_Your objective_: Throughout the entries below, report every line where "MISO" is found.

_Information given_:

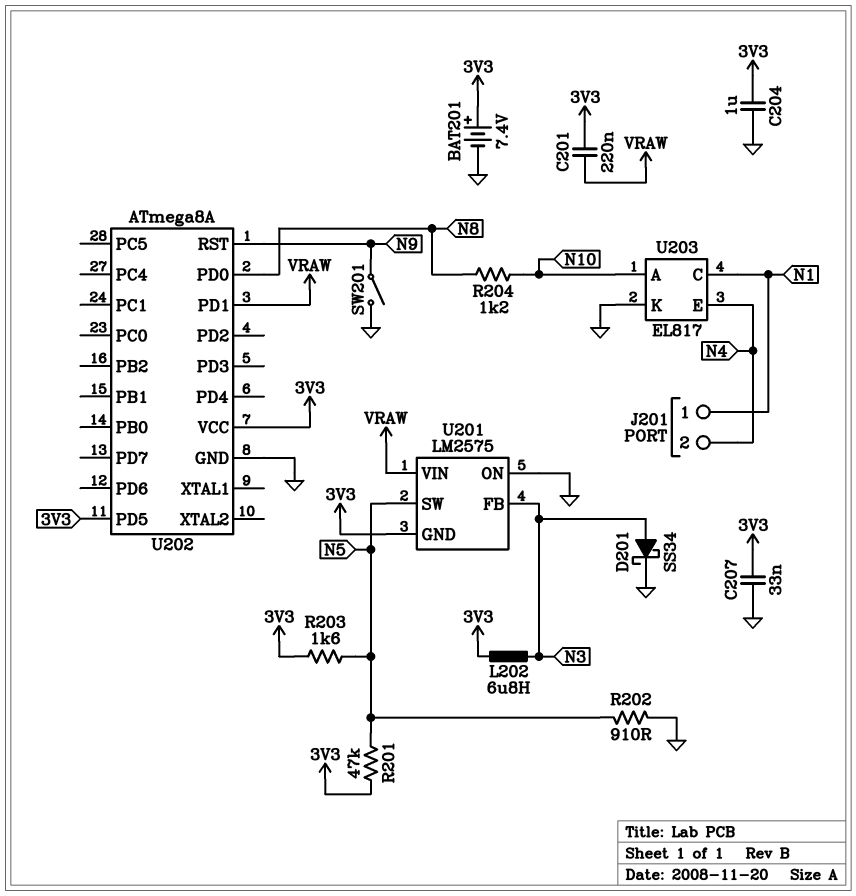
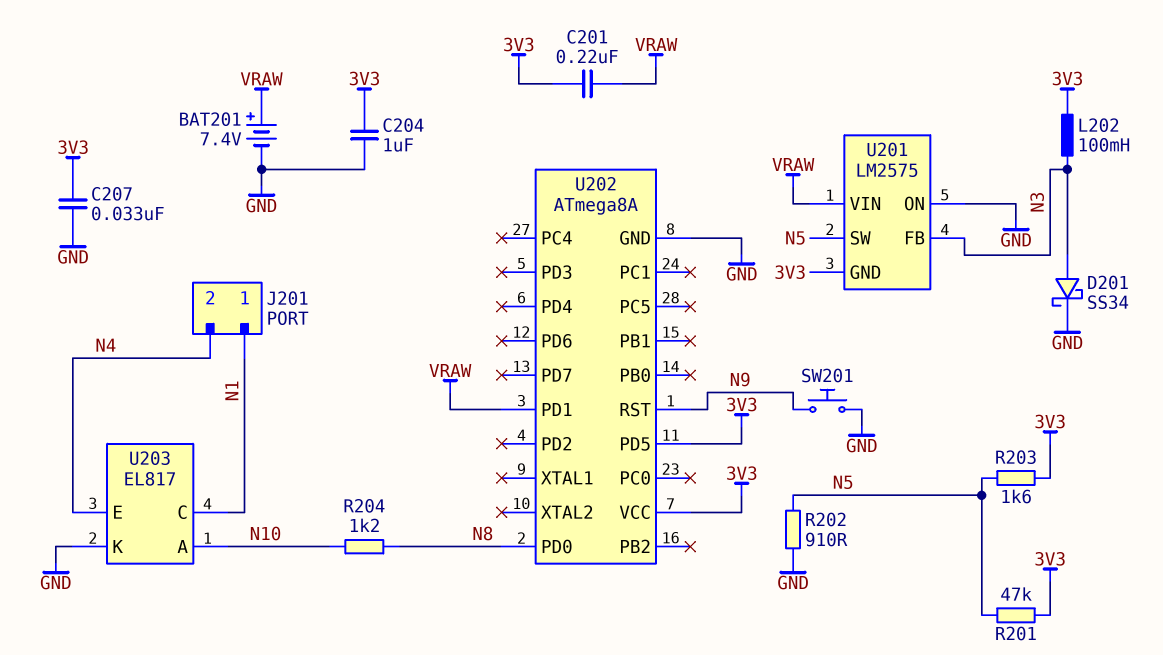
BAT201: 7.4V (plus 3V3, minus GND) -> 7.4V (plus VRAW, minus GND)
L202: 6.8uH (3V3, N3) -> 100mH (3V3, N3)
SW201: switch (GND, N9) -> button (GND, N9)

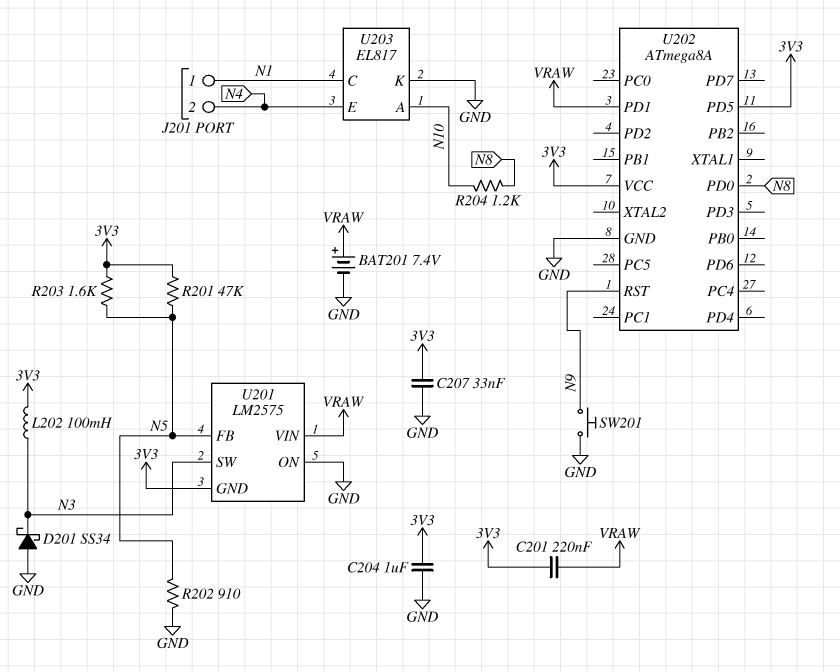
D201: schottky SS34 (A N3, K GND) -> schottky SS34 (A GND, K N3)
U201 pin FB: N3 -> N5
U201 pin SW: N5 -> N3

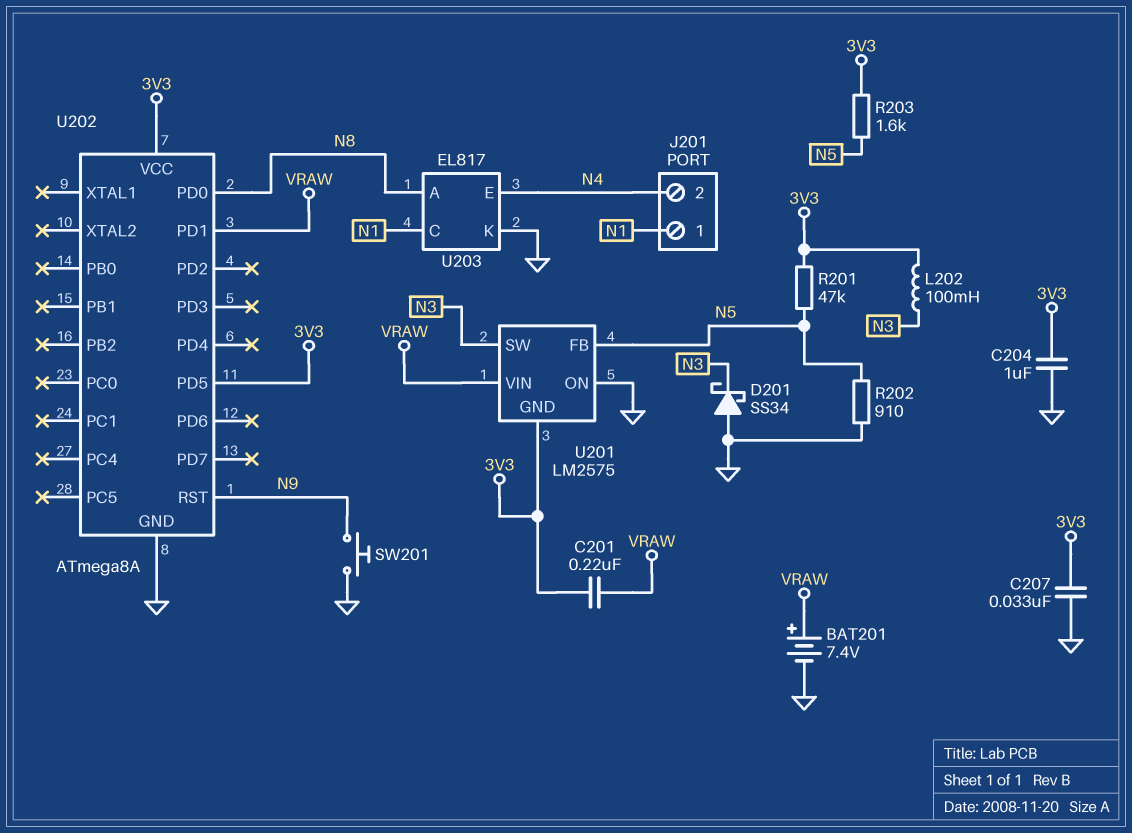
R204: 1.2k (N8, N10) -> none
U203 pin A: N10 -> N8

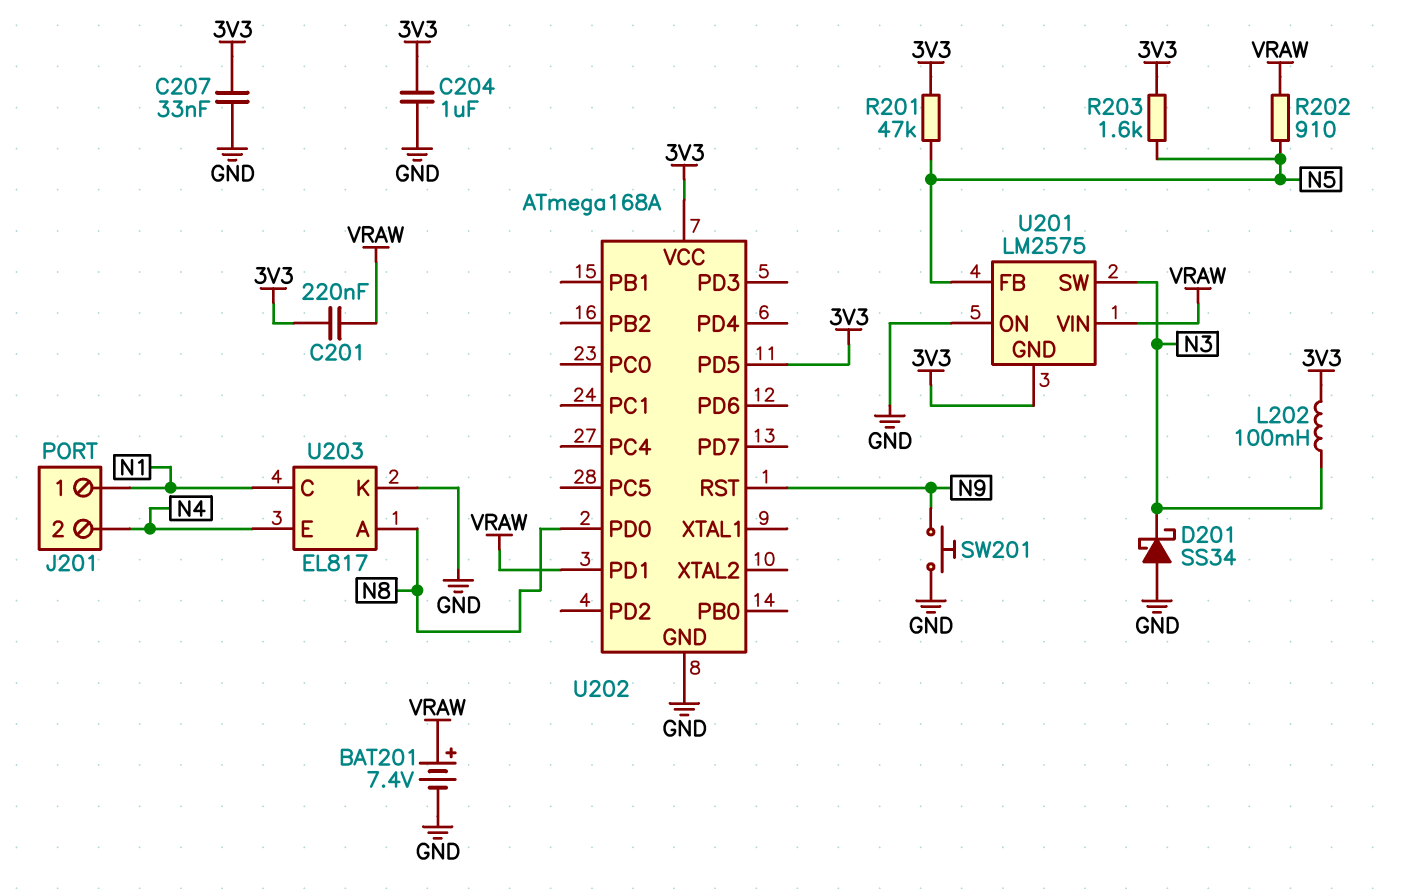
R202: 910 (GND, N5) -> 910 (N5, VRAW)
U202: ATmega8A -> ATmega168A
---
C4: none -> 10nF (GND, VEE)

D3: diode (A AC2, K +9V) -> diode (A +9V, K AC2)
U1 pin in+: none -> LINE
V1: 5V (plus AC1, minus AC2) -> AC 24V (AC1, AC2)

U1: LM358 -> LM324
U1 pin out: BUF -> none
* * *
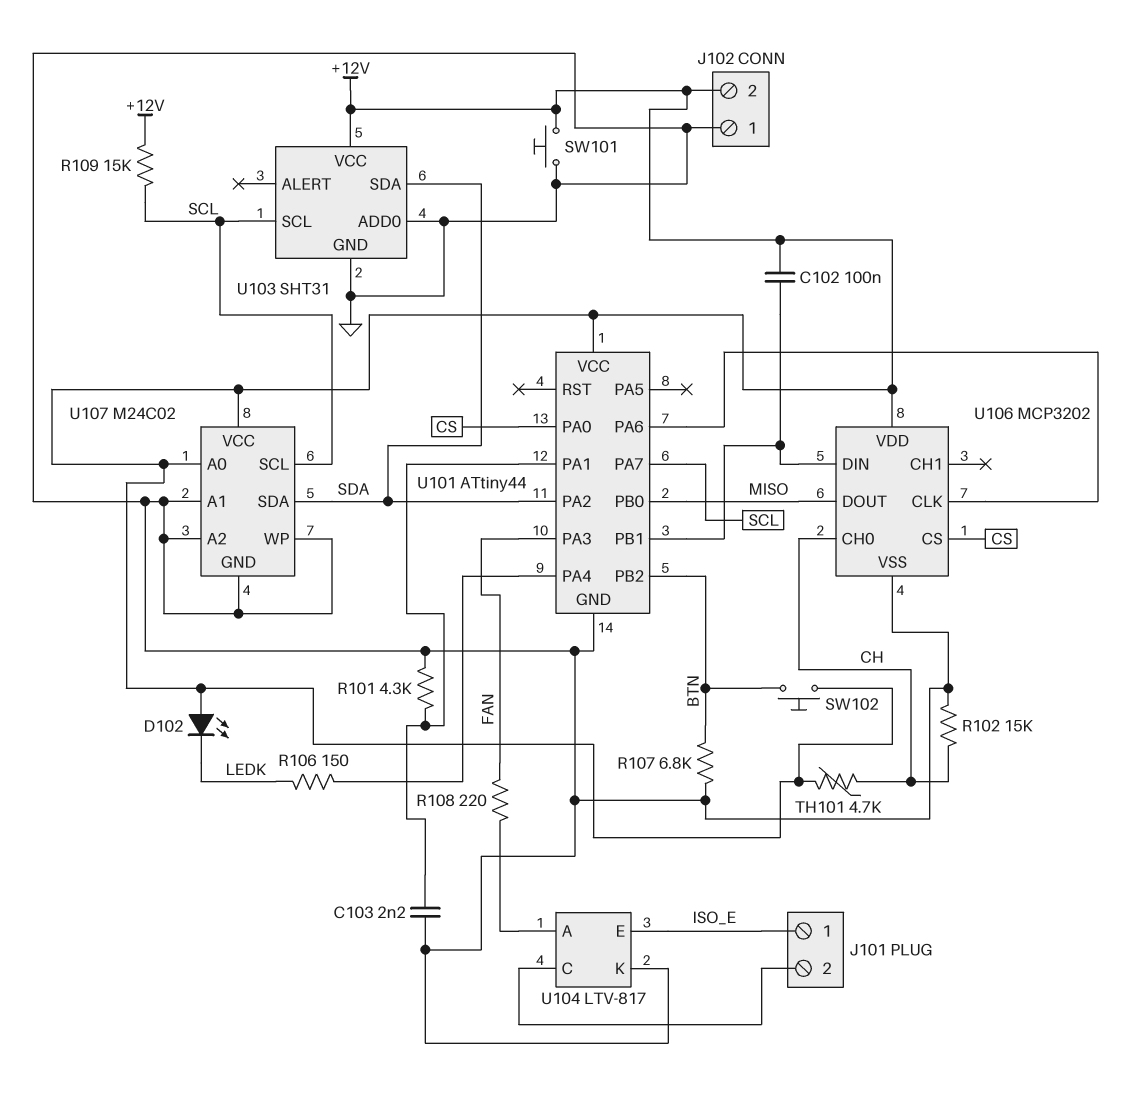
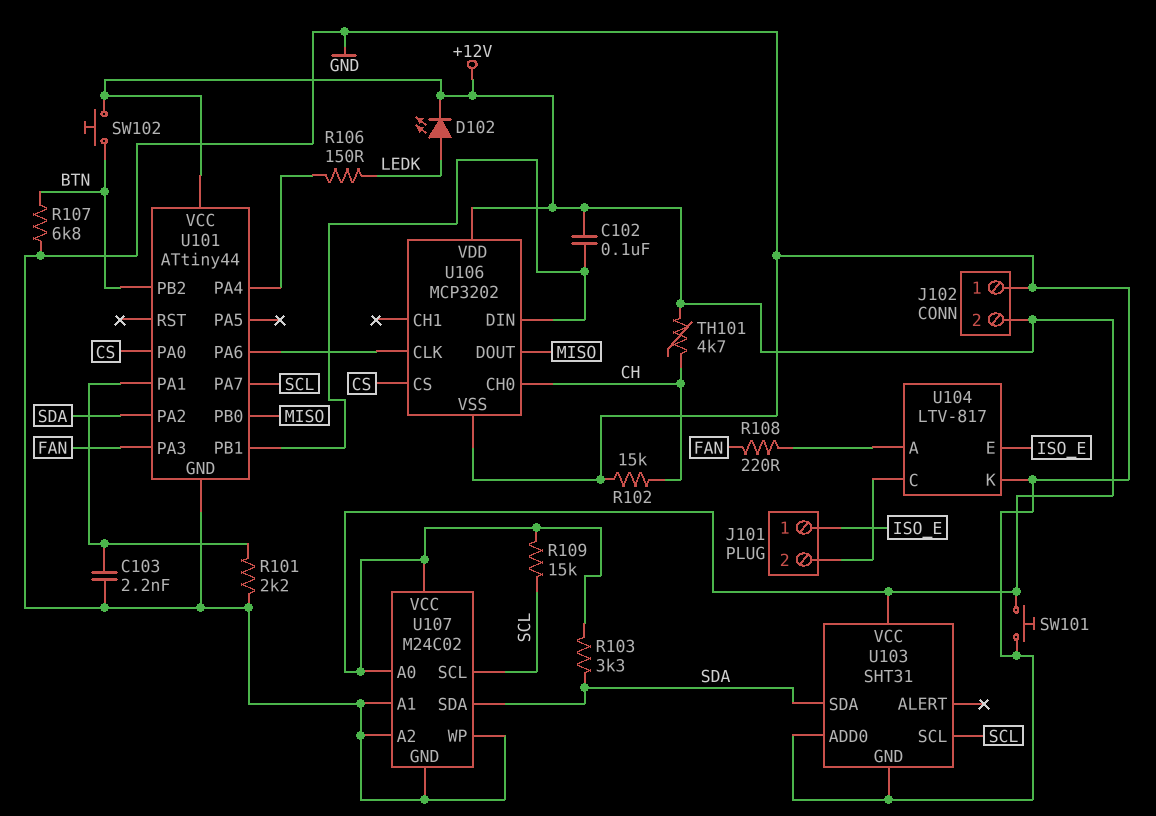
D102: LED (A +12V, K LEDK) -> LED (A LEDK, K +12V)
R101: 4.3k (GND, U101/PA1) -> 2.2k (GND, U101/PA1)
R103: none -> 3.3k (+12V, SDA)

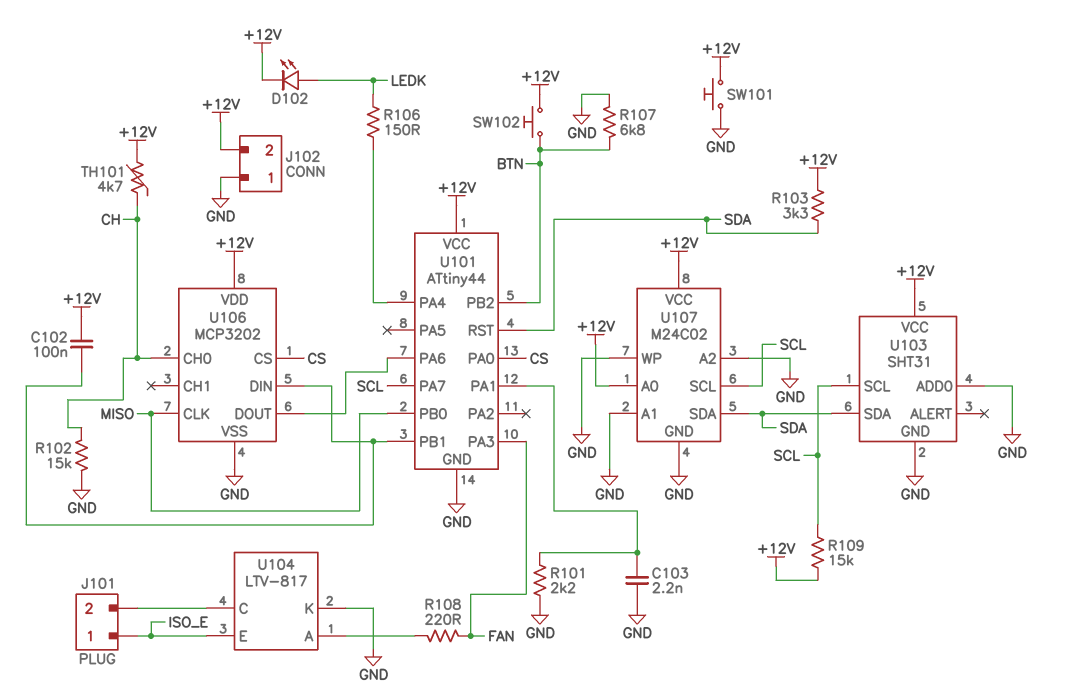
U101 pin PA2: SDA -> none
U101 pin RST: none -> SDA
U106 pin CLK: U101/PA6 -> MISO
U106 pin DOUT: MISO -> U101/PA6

_Exercise response_:
U106 pin CLK: U101/PA6 -> MISO
U106 pin DOUT: MISO -> U101/PA6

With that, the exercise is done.